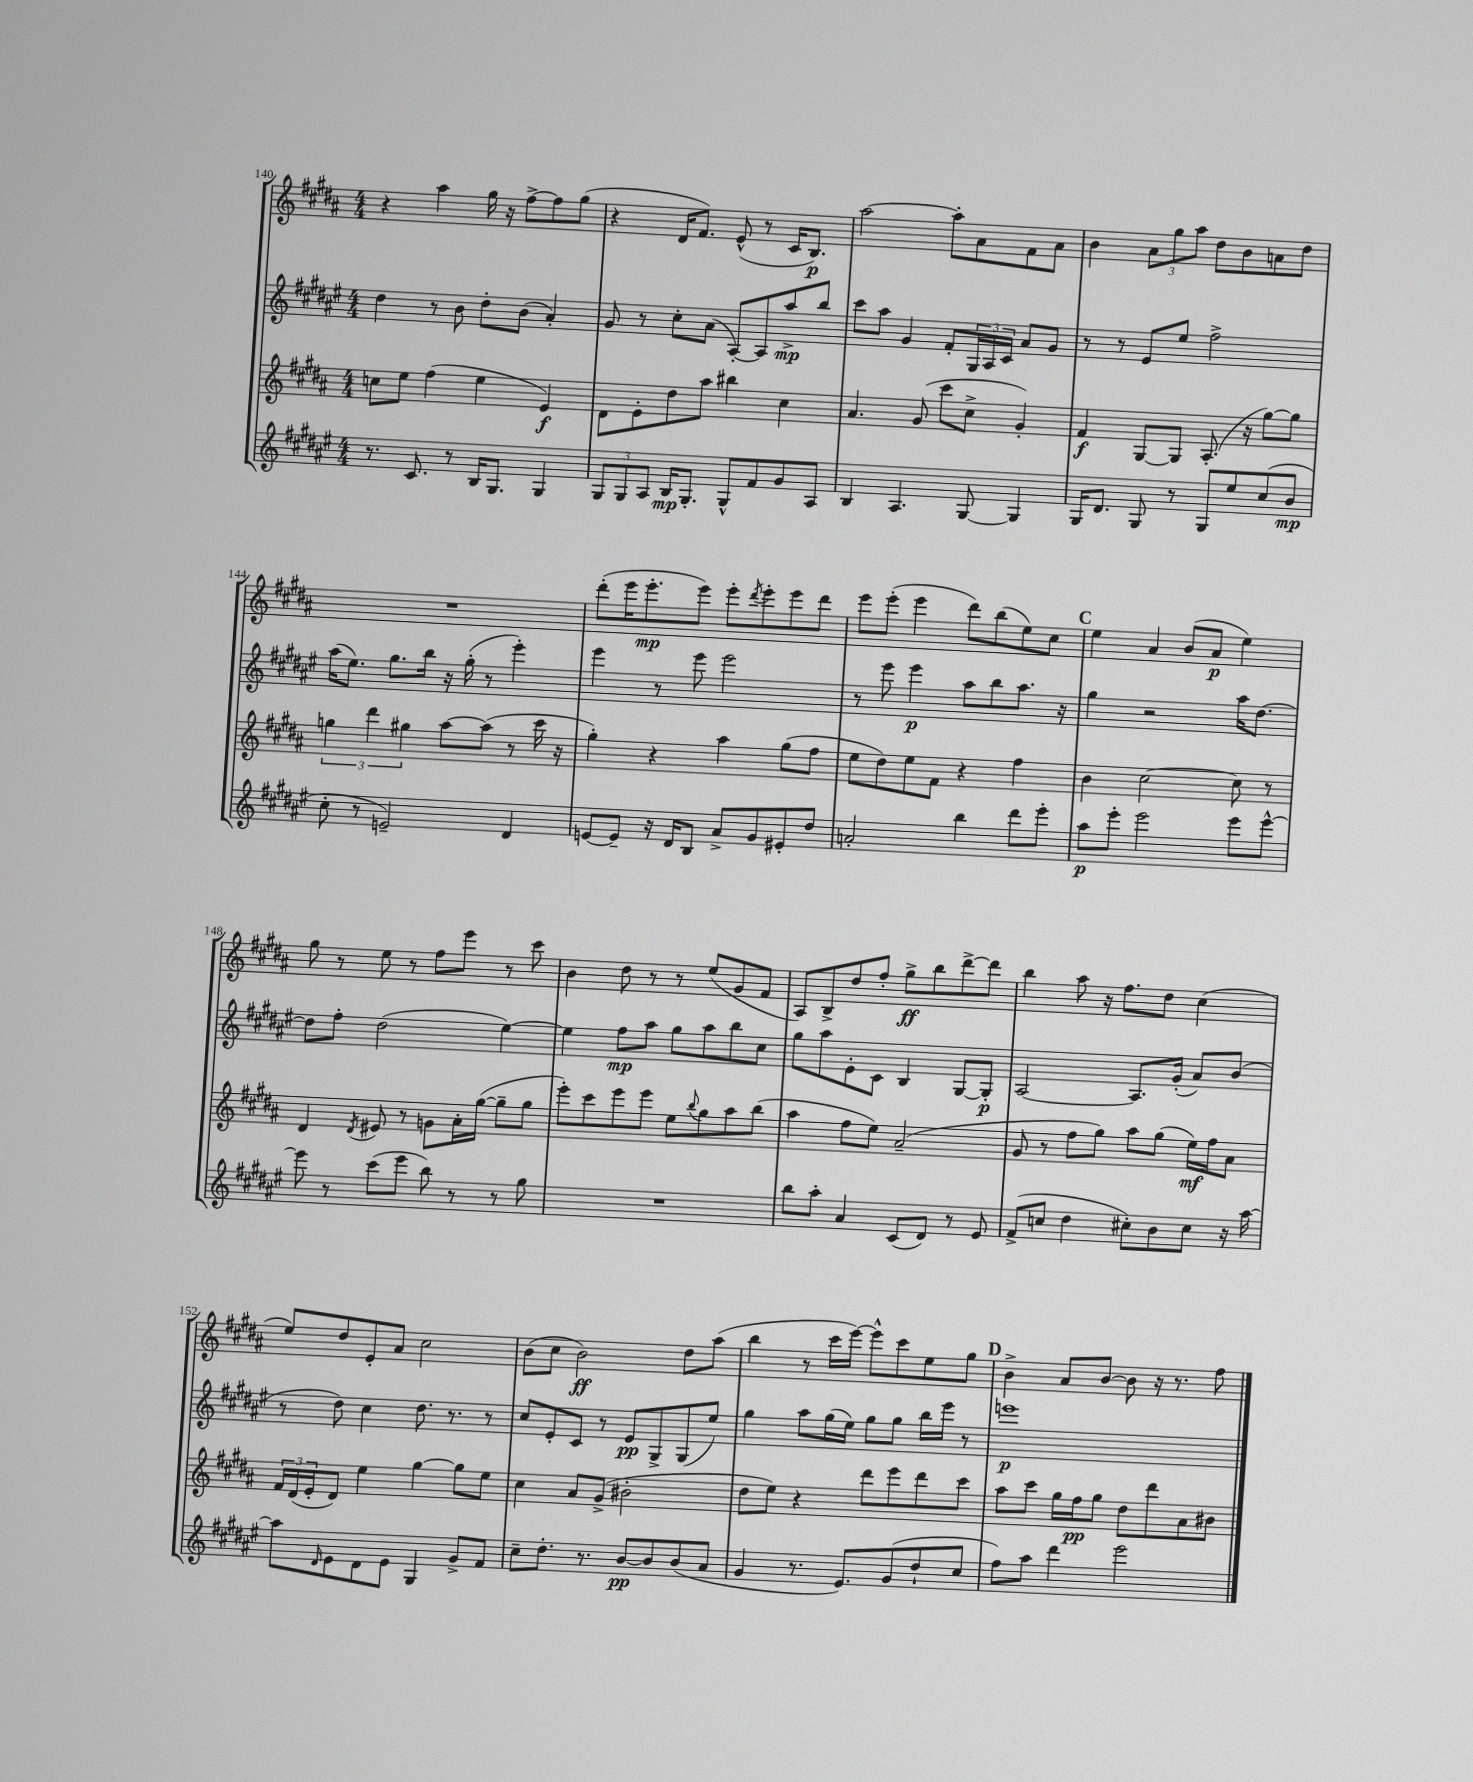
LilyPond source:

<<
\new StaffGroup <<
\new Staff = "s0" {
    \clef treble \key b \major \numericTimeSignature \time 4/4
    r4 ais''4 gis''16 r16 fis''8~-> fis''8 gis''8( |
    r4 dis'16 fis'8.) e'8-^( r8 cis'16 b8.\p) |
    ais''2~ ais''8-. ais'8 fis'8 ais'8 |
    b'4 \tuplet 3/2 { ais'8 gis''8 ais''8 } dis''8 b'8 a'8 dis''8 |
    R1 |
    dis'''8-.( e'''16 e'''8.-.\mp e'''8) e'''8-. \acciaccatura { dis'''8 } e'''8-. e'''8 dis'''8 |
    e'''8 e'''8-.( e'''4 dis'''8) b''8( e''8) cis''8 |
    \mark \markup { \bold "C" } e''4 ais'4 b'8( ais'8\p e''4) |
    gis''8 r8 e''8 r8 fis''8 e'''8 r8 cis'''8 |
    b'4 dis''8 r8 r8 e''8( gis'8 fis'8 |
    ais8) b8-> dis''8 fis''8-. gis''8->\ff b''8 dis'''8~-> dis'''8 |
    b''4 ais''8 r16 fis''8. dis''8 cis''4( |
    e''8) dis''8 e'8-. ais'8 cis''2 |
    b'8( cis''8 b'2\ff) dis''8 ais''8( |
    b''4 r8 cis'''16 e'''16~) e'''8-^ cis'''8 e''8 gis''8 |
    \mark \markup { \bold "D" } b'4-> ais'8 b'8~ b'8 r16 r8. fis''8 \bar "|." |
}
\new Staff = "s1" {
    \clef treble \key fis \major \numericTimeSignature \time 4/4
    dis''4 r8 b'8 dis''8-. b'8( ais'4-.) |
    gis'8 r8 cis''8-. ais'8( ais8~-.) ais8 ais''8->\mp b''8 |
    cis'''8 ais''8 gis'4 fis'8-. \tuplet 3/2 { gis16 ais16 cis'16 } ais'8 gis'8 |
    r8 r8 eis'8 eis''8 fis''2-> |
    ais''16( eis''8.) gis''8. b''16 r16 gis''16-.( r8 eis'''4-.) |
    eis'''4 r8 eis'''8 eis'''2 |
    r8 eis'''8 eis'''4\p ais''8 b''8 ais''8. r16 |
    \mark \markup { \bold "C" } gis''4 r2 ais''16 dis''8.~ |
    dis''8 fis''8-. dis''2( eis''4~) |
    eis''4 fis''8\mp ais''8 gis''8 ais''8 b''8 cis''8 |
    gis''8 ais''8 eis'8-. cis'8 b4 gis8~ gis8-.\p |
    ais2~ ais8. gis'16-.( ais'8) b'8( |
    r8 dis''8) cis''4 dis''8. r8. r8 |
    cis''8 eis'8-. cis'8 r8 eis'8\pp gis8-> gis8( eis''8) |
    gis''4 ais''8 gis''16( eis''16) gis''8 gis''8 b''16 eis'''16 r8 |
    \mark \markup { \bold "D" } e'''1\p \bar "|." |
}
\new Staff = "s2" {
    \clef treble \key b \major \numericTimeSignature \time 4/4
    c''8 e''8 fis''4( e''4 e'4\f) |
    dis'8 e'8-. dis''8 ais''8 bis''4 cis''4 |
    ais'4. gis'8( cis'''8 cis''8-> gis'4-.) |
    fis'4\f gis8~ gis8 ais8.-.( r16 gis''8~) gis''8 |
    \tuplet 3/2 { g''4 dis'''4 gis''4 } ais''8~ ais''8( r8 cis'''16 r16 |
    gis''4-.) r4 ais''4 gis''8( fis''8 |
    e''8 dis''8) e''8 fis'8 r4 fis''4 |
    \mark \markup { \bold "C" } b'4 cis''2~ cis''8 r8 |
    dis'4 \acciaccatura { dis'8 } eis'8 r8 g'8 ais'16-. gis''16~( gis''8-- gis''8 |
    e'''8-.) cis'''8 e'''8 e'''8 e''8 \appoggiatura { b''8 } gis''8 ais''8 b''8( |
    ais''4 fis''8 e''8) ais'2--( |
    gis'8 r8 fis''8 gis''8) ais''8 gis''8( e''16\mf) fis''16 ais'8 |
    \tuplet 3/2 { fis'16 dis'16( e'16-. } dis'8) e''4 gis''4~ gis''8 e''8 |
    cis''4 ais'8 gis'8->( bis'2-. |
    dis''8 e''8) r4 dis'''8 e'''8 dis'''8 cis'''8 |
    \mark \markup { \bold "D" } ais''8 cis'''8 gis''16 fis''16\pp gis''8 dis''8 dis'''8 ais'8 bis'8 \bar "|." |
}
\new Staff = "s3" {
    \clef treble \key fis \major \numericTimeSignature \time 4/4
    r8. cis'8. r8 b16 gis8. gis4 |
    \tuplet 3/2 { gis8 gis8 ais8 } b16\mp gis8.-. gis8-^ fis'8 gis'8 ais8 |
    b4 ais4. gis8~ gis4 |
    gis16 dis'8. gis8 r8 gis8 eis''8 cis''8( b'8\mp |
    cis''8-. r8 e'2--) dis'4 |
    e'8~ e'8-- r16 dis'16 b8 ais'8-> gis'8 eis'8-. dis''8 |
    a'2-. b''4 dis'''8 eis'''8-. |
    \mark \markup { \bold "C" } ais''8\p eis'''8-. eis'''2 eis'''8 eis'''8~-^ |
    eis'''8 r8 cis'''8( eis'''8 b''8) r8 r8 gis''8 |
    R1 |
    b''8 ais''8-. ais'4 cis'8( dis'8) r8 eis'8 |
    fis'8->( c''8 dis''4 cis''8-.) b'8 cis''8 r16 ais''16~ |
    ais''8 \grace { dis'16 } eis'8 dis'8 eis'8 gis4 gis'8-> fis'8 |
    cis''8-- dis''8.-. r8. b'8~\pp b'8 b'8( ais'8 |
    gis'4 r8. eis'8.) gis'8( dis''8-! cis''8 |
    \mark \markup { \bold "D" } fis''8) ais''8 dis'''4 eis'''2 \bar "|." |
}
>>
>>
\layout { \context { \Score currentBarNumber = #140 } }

------------------------------

§ WRITTEN PROBLEM: List every line above that contains the string "markup".

§ THE ANSWER:
    \mark \markup { \bold "C" } e''4 ais'4 b'8( ais'8\p e''4) |
    \mark \markup { \bold "D" } b'4-> ais'8 b'8~ b'8 r16 r8. fis''8 \bar "|." |
    \mark \markup { \bold "C" } gis''4 r2 ais''16 dis''8.~ |
    \mark \markup { \bold "D" } e'''1\p \bar "|." |
    \mark \markup { \bold "C" } b'4 cis''2~ cis''8 r8 |
    \mark \markup { \bold "D" } ais''8 cis'''8 gis''16 fis''16\pp gis''8 dis''8 dis'''8 ais'8 bis'8 \bar "|." |
    \mark \markup { \bold "C" } ais''8\p eis'''8-. eis'''2 eis'''8 eis'''8~-^ |
    \mark \markup { \bold "D" } fis''8) ais''8 dis'''4 eis'''2 \bar "|." |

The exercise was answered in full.